» **Problem statement**
Give the records from the line with "rink (1031, 402)" to the line with "probe [559, 571]", both included, as a JSON list of strings with one string per line and blank lines left out.

— start Data excerpts —

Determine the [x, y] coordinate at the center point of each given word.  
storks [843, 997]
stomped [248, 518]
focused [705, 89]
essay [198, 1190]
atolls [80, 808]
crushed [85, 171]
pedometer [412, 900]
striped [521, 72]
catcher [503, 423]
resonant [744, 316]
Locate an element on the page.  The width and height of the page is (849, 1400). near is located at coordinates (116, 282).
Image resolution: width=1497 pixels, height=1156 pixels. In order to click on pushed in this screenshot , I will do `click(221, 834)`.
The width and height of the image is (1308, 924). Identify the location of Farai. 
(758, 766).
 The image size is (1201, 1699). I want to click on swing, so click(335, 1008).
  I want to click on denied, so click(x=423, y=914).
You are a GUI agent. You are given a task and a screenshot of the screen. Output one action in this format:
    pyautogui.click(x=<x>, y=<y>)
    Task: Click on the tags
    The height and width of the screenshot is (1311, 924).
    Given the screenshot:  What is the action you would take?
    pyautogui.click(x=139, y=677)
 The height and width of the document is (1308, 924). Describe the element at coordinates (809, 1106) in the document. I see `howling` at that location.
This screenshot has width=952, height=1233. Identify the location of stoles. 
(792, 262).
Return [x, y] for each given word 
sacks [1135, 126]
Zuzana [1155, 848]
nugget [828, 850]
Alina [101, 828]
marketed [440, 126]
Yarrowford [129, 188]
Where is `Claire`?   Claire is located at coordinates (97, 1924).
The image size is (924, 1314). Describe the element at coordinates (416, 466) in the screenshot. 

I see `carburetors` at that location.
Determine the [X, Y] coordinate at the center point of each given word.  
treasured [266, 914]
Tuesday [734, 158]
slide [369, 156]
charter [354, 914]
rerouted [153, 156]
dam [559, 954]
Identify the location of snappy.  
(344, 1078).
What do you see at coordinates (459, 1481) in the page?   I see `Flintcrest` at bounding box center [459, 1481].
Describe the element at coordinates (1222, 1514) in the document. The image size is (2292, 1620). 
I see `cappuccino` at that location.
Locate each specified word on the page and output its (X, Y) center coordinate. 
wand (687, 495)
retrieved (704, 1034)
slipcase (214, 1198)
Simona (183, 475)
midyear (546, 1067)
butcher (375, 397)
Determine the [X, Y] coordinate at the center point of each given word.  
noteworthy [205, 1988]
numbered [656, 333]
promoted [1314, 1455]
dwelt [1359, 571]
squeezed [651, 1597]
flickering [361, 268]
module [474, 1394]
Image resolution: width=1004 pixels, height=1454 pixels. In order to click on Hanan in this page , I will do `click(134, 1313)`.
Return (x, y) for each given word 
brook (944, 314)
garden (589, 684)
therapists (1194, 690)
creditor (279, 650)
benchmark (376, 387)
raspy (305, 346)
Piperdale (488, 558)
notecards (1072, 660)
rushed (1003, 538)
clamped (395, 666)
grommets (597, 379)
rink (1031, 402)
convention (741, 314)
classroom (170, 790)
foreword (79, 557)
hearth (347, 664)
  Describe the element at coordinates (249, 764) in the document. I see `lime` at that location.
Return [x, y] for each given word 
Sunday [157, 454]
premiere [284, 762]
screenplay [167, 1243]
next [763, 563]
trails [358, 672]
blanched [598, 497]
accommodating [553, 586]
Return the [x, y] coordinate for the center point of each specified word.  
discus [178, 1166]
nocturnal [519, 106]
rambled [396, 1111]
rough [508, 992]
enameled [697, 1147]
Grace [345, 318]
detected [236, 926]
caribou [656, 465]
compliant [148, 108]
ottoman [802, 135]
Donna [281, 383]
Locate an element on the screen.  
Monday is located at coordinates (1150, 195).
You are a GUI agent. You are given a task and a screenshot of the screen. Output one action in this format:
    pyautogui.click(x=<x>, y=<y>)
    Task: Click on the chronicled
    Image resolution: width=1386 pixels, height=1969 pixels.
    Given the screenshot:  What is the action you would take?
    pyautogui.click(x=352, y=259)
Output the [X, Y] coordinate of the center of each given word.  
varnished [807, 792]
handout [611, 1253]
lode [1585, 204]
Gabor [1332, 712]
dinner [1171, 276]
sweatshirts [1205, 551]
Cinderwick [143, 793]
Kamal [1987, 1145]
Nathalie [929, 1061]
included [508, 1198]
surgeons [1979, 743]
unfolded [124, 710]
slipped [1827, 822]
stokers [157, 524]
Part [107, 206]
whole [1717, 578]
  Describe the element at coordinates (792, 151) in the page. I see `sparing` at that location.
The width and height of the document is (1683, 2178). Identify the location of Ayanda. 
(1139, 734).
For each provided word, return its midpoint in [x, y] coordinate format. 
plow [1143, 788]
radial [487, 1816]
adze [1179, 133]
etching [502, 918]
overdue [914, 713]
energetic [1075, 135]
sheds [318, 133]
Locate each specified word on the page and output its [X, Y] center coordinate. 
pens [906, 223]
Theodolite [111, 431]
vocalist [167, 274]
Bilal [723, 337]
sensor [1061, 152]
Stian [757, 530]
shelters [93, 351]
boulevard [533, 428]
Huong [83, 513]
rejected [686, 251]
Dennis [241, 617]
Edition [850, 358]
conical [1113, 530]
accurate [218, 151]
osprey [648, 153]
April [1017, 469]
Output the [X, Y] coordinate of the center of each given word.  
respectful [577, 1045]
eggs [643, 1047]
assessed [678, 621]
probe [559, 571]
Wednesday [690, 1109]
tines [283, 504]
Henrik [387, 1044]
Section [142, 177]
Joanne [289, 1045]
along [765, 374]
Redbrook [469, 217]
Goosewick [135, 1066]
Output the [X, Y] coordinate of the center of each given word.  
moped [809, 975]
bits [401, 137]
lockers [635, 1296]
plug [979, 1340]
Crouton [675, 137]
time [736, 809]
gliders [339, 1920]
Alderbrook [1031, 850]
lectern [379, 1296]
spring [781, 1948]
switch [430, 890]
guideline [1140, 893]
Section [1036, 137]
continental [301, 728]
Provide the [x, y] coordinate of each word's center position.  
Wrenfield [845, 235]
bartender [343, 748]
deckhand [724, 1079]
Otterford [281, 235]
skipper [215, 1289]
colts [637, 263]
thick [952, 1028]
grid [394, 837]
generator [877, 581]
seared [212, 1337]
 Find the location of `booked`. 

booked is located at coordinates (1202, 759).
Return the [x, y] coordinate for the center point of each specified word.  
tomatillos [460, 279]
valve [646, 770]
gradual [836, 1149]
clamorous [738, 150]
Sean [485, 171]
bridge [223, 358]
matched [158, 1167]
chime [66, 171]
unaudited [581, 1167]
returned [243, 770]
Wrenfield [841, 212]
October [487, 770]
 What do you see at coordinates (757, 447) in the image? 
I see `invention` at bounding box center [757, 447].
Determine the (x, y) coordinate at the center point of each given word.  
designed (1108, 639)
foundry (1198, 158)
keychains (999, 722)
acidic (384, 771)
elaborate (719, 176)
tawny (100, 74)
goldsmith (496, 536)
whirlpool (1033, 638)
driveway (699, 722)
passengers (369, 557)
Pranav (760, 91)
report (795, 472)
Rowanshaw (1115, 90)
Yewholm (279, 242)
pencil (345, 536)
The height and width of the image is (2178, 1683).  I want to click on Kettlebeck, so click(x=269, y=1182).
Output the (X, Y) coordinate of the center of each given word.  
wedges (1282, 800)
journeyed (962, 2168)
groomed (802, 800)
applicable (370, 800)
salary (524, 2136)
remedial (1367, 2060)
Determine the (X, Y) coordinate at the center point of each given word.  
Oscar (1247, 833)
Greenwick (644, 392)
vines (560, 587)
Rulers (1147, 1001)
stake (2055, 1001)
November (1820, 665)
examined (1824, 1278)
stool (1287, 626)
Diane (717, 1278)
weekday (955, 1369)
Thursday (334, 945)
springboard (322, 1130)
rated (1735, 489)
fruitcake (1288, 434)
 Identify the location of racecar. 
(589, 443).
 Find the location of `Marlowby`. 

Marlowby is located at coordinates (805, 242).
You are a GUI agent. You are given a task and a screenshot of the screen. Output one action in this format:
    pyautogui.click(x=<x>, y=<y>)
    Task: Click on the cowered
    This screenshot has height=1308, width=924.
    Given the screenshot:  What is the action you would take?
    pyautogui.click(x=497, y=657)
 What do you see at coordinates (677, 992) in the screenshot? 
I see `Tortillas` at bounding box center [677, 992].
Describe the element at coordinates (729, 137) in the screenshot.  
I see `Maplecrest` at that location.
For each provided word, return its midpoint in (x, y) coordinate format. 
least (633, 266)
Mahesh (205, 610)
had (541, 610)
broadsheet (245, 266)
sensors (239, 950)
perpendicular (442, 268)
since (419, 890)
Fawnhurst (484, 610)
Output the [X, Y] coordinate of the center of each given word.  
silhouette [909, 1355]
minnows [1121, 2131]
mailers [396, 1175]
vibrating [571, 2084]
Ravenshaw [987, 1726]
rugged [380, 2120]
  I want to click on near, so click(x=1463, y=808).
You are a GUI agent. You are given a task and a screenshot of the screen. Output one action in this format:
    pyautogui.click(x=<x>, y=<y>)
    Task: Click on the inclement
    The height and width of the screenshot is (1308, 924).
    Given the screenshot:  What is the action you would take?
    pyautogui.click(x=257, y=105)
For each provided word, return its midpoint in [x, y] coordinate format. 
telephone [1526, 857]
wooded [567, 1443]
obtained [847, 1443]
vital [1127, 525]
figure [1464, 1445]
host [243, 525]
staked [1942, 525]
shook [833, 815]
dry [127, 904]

— end Data excerpts —

» **Right answer**
[
  "rink (1031, 402)",
  "convention (741, 314)",
  "classroom (170, 790)",
  "foreword (79, 557)",
  "hearth (347, 664)",
  "  Describe the element at coordinates (249, 764) in the document. I see `lime` at that location.",
  "Return [x, y] for each given word ",
  "Sunday [157, 454]",
  "premiere [284, 762]",
  "screenplay [167, 1243]",
  "next [763, 563]",
  "trails [358, 672]",
  "blanched [598, 497]",
  "accommodating [553, 586]",
  "Return the [x, y] coordinate for the center point of each specified word.  ",
  "discus [178, 1166]",
  "nocturnal [519, 106]",
  "rambled [396, 1111]",
  "rough [508, 992]",
  "enameled [697, 1147]",
  "Grace [345, 318]",
  "detected [236, 926]",
  "caribou [656, 465]",
  "compliant [148, 108]",
  "ottoman [802, 135]",
  "Donna [281, 383]",
  "Locate an element on the screen.  ",
  "Monday is located at coordinates (1150, 195).",
  "You are a GUI agent. You are given a task and a screenshot of the screen. Output one action in this format:",
  "    pyautogui.click(x=<x>, y=<y>)",
  "    Task: Click on the chronicled",
  "    Image resolution: width=1386 pixels, height=1969 pixels.",
  "    Given the screenshot:  What is the action you would take?",
  "    pyautogui.click(x=352, y=259)",
  "Output the [X, Y] coordinate of the center of each given word.  ",
  "varnished [807, 792]",
  "handout [611, 1253]",
  "lode [1585, 204]",
  "Gabor [1332, 712]",
  "dinner [1171, 276]",
  "sweatshirts [1205, 551]",
  "Cinderwick [143, 793]",
  "Kamal [1987, 1145]",
  "Nathalie [929, 1061]",
  "included [508, 1198]",
  "surgeons [1979, 743]",
  "unfolded [124, 710]",
  "slipped [1827, 822]",
  "stokers [157, 524]",
  "Part [107, 206]",
  "whole [1717, 578]",
  "  Describe the element at coordinates (792, 151) in the page. I see `sparing` at that location.",
  "The width and height of the document is (1683, 2178). Identify the location of Ayanda. ",
  "(1139, 734).",
  "For each provided word, return its midpoint in [x, y] coordinate format. ",
  "plow [1143, 788]",
  "radial [487, 1816]",
  "adze [1179, 133]",
  "etching [502, 918]",
  "overdue [914, 713]",
  "energetic [1075, 135]",
  "sheds [318, 133]",
  "Locate each specified word on the page and output its [X, Y] center coordinate. ",
  "pens [906, 223]",
  "Theodolite [111, 431]",
  "vocalist [167, 274]",
  "Bilal [723, 337]",
  "sensor [1061, 152]",
  "Stian [757, 530]",
  "shelters [93, 351]",
  "boulevard [533, 428]",
  "Huong [83, 513]",
  "rejected [686, 251]",
  "Dennis [241, 617]",
  "Edition [850, 358]",
  "conical [1113, 530]",
  "accurate [218, 151]",
  "osprey [648, 153]",
  "April [1017, 469]",
  "Output the [X, Y] coordinate of the center of each given word.  ",
  "respectful [577, 1045]",
  "eggs [643, 1047]",
  "assessed [678, 621]",
  "probe [559, 571]"
]